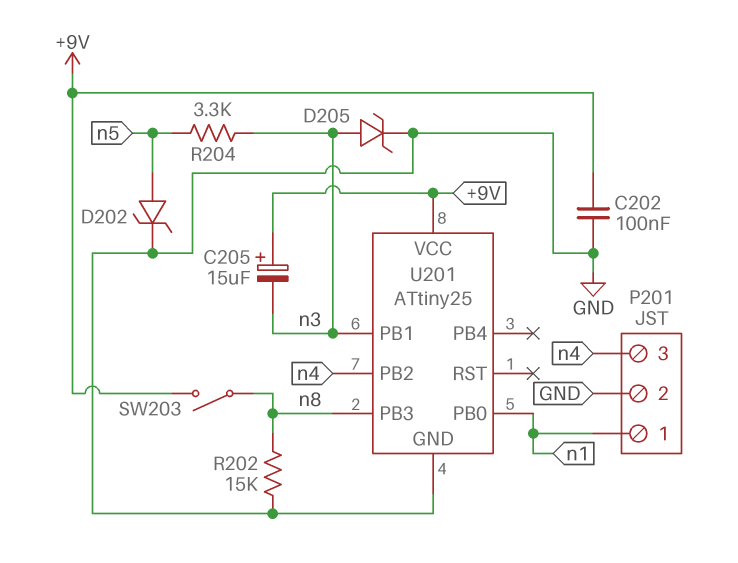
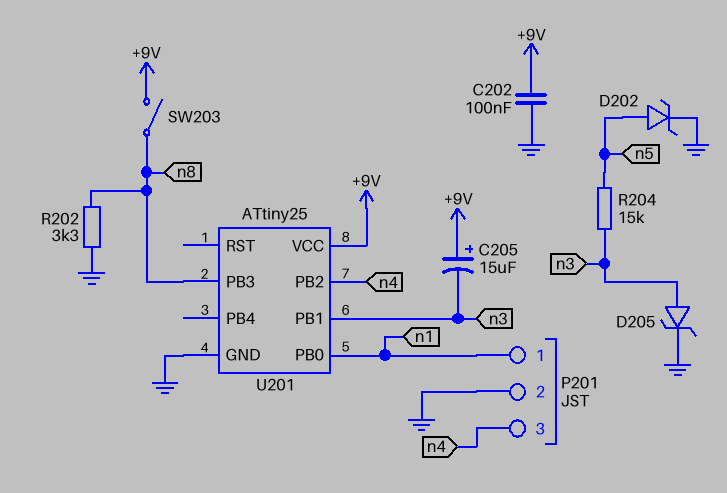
R202: 15k (GND, n8) -> 3.3k (GND, n8)
R204: 3.3k (n3, n5) -> 15k (n3, n5)

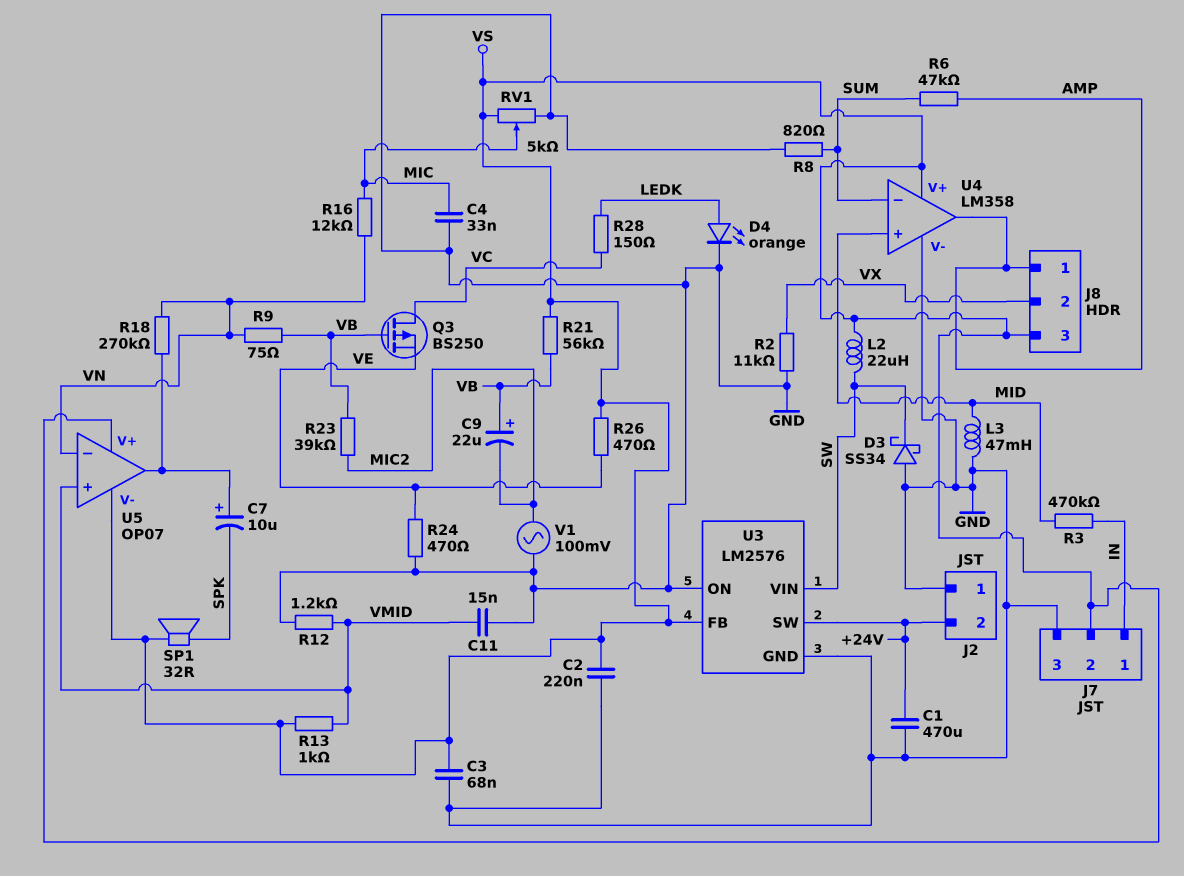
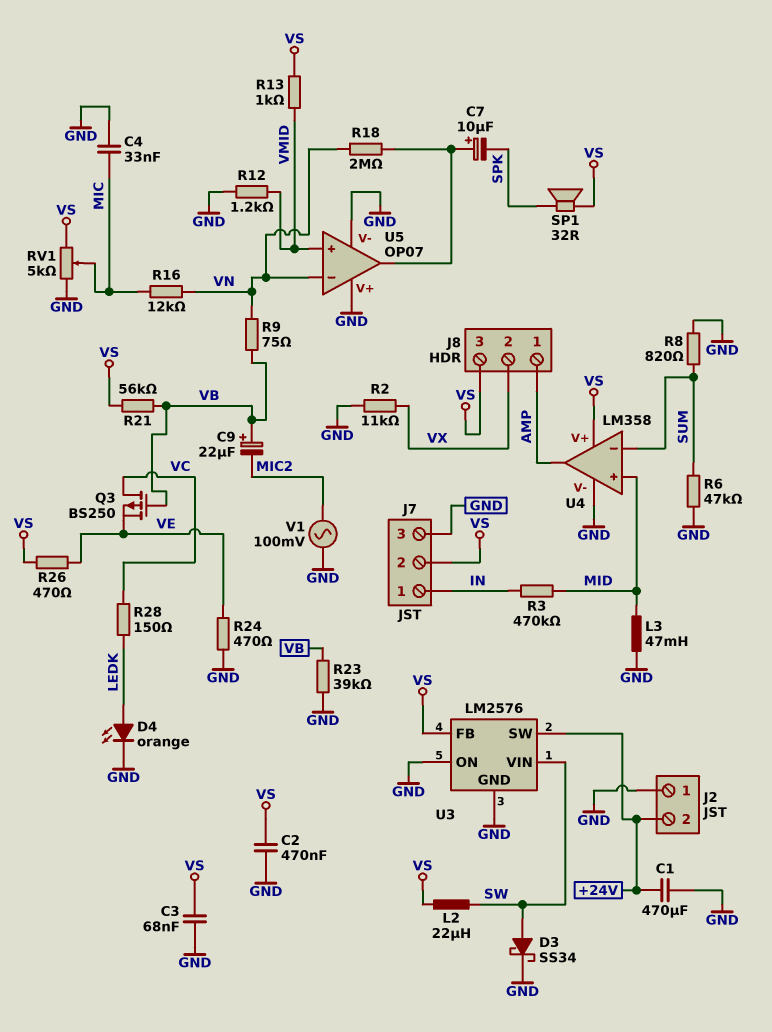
C2: 220nF (GND, VS) -> 470nF (GND, VS)
C11: 15nF (GND, VMID) -> none
D3: schottky SS34 (A GND, K SW) -> schottky SS34 (A SW, K GND)
R6: 47k (AMP, SUM) -> 47k (GND, SUM)
R18: 270k (U5/out, VN) -> 2M (U5/out, VN)
R23: 39k (MIC2, VB) -> 39k (GND, VB)
U5 pin V+: VS -> GND
U5 pin V-: VS -> GND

WHAT THE TASK REQUIRES =>
Would you repeat the entries exactly, keeping the images out?

RESULT BELOW =>
R202: 15k (GND, n8) -> 3.3k (GND, n8)
R204: 3.3k (n3, n5) -> 15k (n3, n5)

C2: 220nF (GND, VS) -> 470nF (GND, VS)
C11: 15nF (GND, VMID) -> none
D3: schottky SS34 (A GND, K SW) -> schottky SS34 (A SW, K GND)
R6: 47k (AMP, SUM) -> 47k (GND, SUM)
R18: 270k (U5/out, VN) -> 2M (U5/out, VN)
R23: 39k (MIC2, VB) -> 39k (GND, VB)
U5 pin V+: VS -> GND
U5 pin V-: VS -> GND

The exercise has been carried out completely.